Stored data:
________________________________________
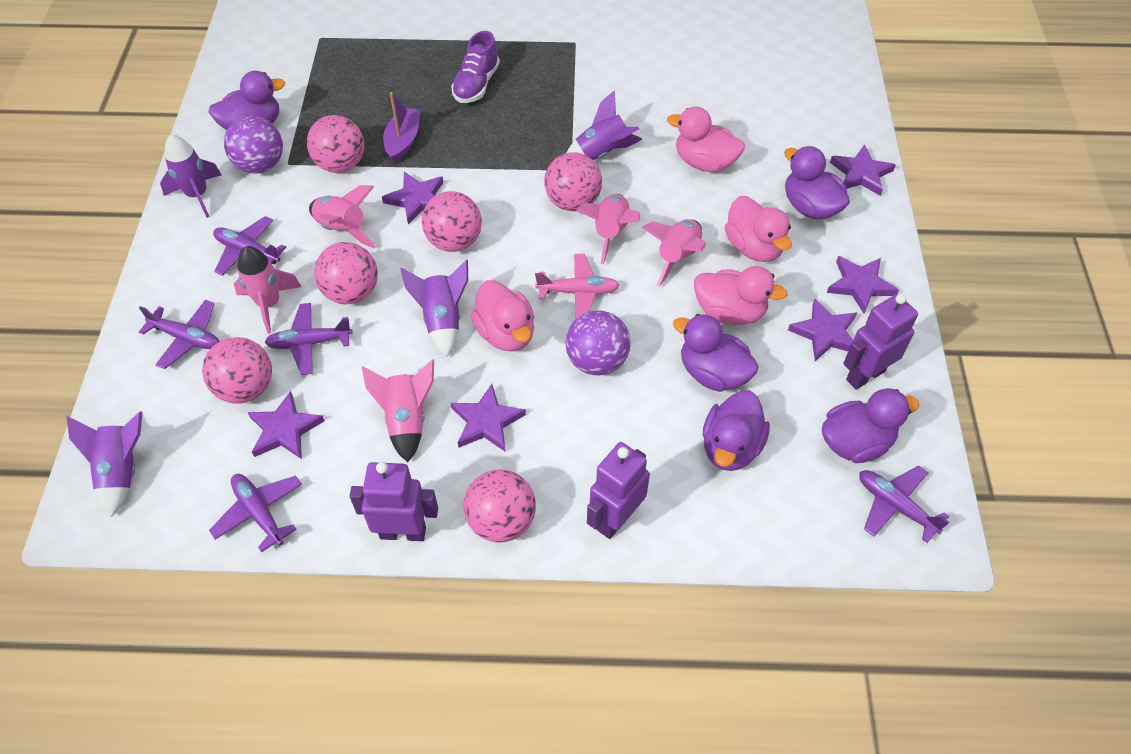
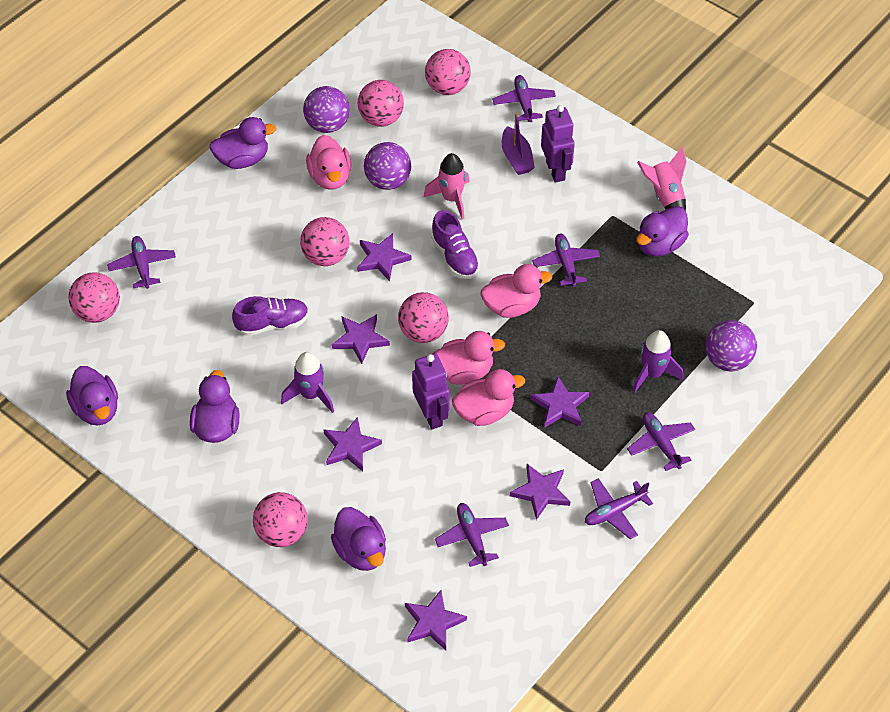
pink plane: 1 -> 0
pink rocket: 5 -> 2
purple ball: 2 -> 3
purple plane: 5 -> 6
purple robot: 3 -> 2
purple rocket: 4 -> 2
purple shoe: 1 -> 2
________________________________________
Count the lines above that contain the word "purple", and reply with only that number.

## THE ANSWER
5